Please transcribe exactly, and only, the lines of the data below between the line holding "plant: (182, 100) -> (76, 133), moved" and the line holding "kitchen unit: (199, 179) -> (106, 84), added", inclusive.
LISTED ENTRIES section start
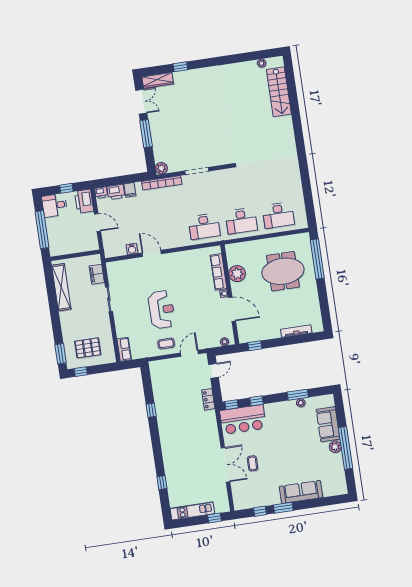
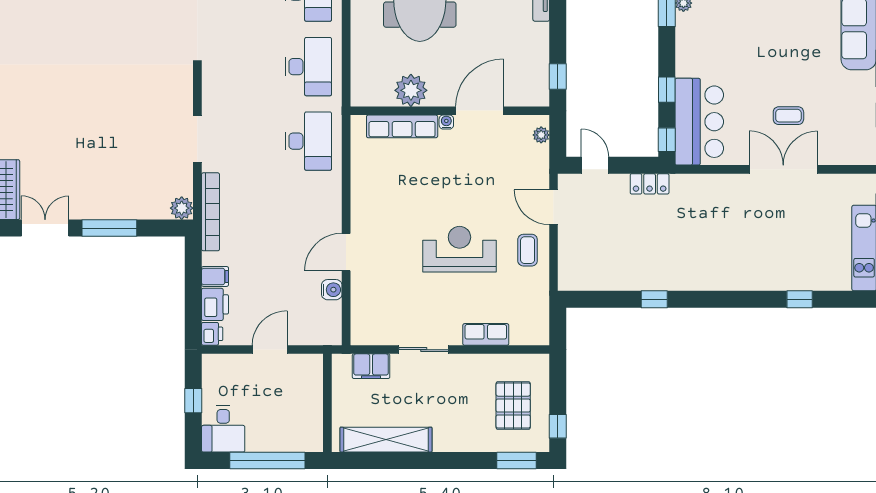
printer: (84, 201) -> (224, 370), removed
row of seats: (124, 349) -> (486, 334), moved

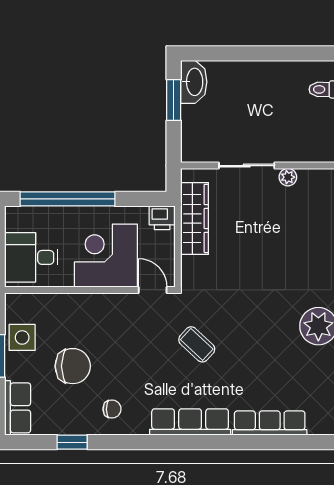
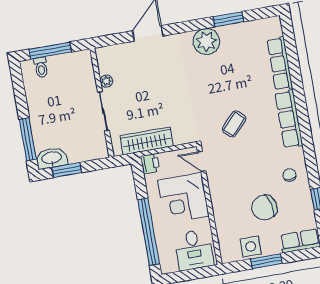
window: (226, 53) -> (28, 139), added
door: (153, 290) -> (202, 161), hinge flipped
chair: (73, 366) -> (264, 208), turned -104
LISTED ENTRIES section end
LISTED ENTRIES section start
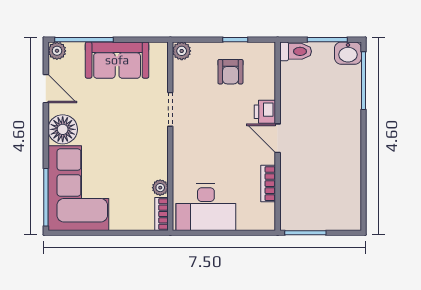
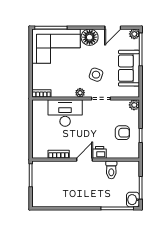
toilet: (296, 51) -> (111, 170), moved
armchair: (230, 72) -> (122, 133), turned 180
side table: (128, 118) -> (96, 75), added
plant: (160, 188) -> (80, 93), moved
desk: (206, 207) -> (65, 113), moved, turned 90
LISTED ENTRIES section end
LISTED ENTRIES section start
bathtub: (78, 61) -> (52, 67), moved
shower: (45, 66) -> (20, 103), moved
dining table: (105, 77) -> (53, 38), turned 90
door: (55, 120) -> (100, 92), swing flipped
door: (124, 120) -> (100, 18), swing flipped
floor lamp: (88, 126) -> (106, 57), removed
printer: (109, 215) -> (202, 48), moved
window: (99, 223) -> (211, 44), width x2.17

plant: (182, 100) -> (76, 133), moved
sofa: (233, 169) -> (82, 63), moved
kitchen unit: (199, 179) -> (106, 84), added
LISTED ENTRIES section end
**WRITTEN SOLUTION**:
plant: (182, 100) -> (76, 133), moved
sofa: (233, 169) -> (82, 63), moved
kitchen unit: (199, 179) -> (106, 84), added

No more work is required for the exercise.